▸ **Work to complete**: Set down the entries below exactly, leaving out all images.
(Task input begins)
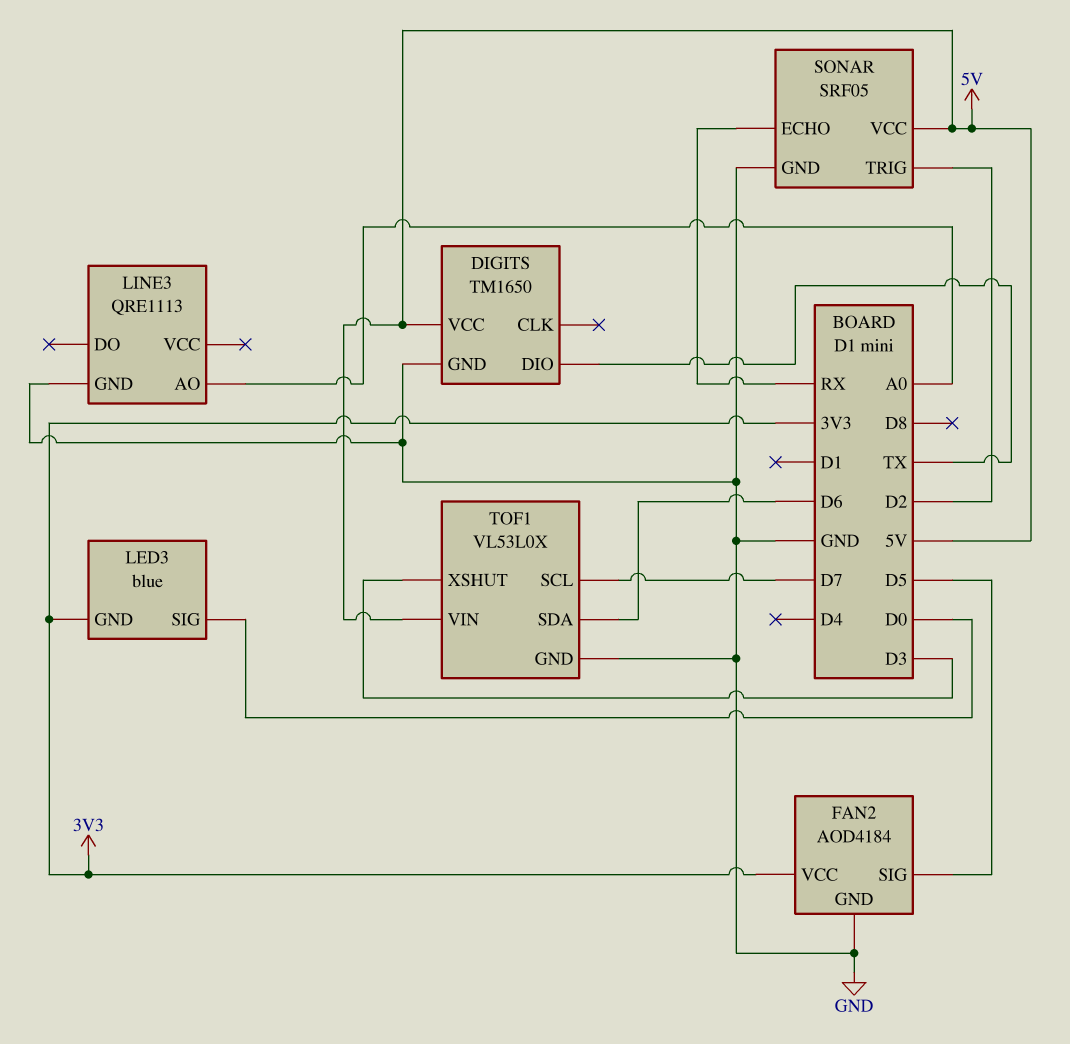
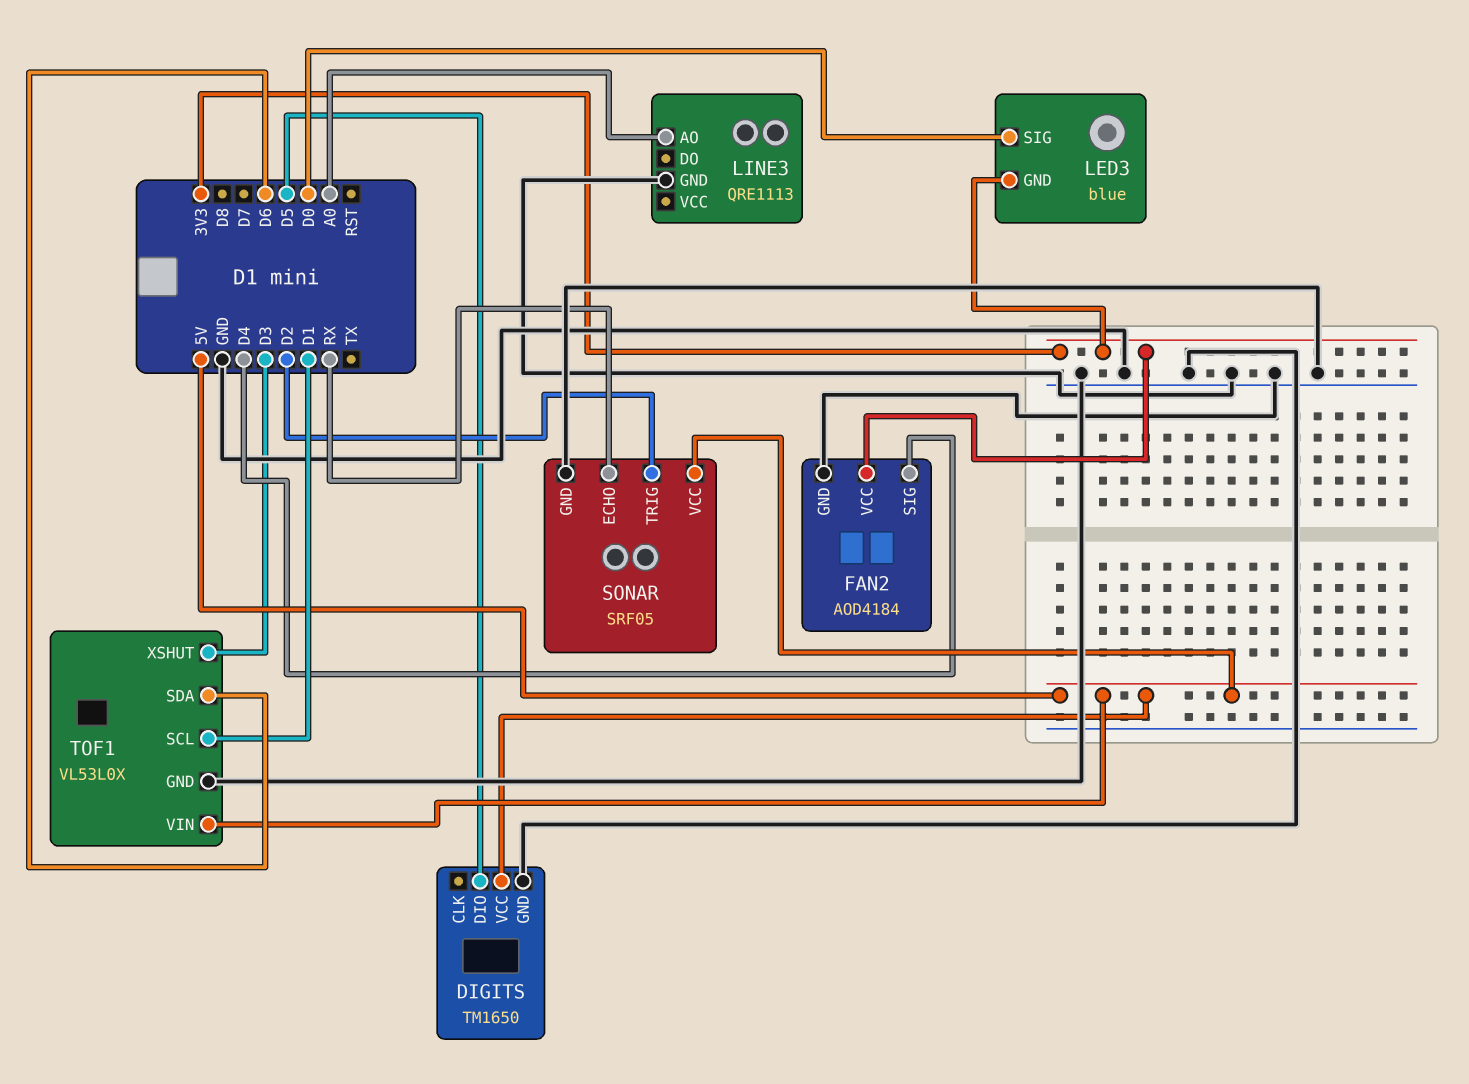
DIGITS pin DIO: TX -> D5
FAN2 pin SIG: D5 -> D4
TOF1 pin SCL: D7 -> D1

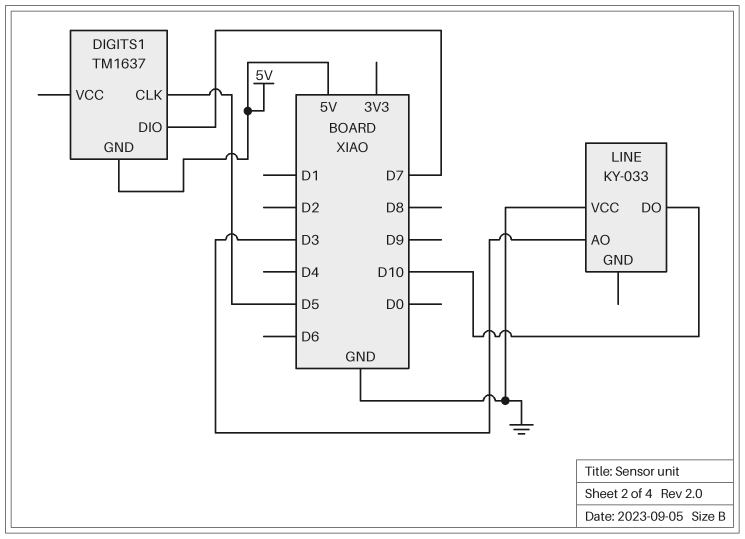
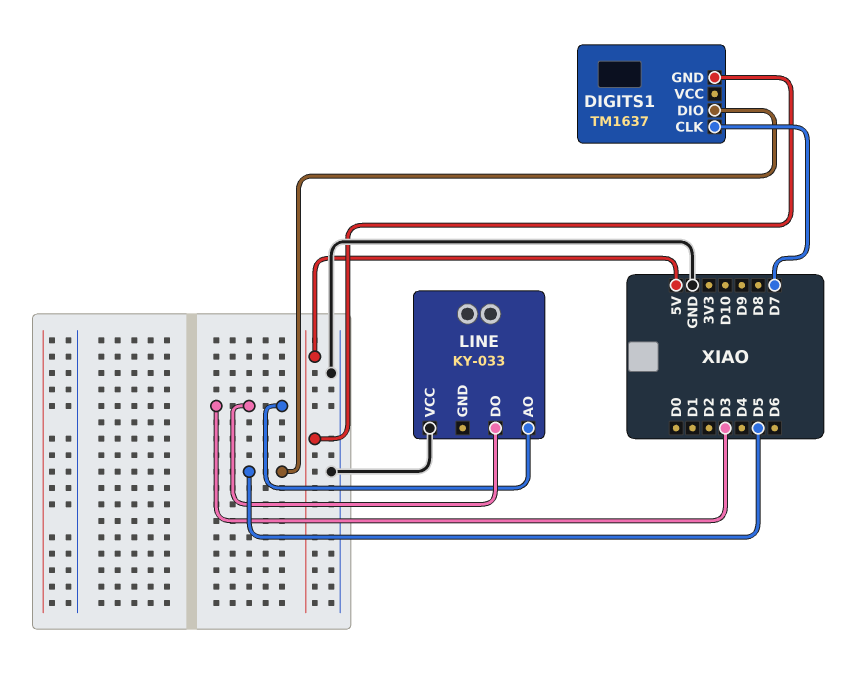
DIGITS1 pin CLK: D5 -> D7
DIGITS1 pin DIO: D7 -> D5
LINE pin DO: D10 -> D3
(Task input ends)
▸ **Exercise solution**:
DIGITS pin DIO: TX -> D5
FAN2 pin SIG: D5 -> D4
TOF1 pin SCL: D7 -> D1

DIGITS1 pin CLK: D5 -> D7
DIGITS1 pin DIO: D7 -> D5
LINE pin DO: D10 -> D3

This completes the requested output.